Nothing but the lines from the one containing "BUZZER2 pin IO: RX -> D6" to the end of the material should be returned, each exactly as written.

--- Source information Enclosed Below ---

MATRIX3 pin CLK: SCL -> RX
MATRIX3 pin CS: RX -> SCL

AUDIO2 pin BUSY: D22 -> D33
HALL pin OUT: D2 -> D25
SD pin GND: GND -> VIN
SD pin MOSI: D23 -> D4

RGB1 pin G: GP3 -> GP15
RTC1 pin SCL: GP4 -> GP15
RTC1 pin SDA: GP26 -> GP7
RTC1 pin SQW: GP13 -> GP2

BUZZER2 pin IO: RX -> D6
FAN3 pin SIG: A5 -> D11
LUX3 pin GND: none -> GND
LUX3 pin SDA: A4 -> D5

--- End of Enclosed Source information ---

** Written reply **
BUZZER2 pin IO: RX -> D6
FAN3 pin SIG: A5 -> D11
LUX3 pin GND: none -> GND
LUX3 pin SDA: A4 -> D5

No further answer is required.